** RECORDED DATA follows **

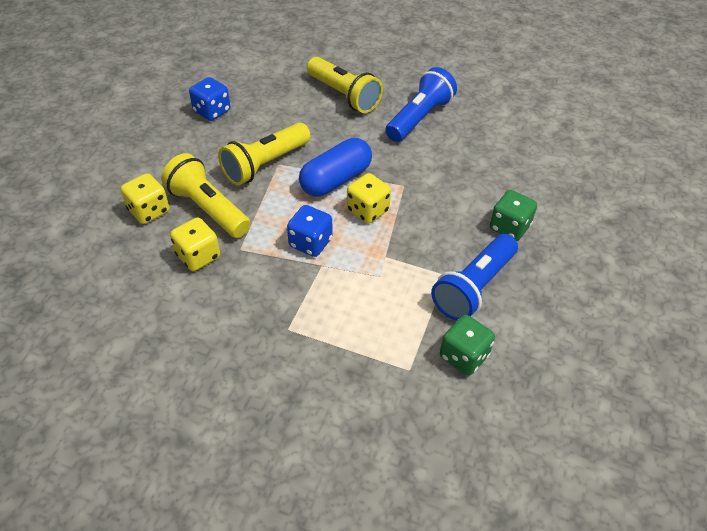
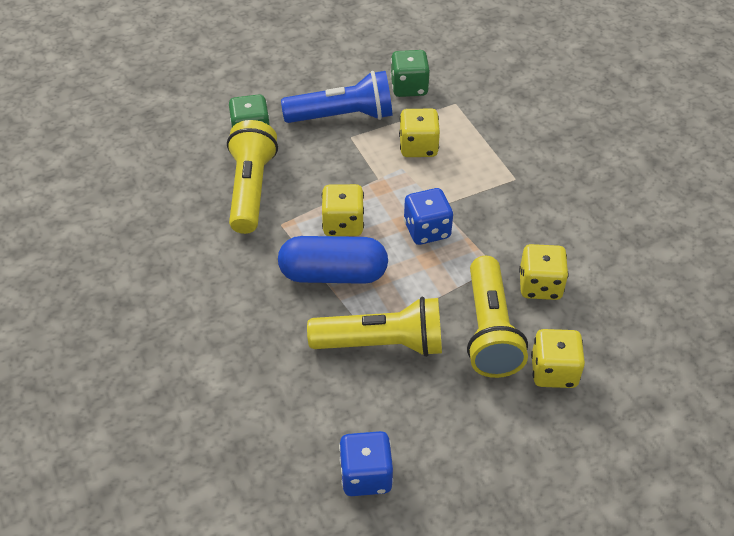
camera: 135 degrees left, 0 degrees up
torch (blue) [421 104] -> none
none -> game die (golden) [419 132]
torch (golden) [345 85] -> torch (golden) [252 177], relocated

** End of RECORDED DATA **

## ASSIGNED TASK:
Output each line of the listing in which the string "golden" is found.

## COMPLETED TASK:
none -> game die (golden) [419 132]
torch (golden) [345 85] -> torch (golden) [252 177], relocated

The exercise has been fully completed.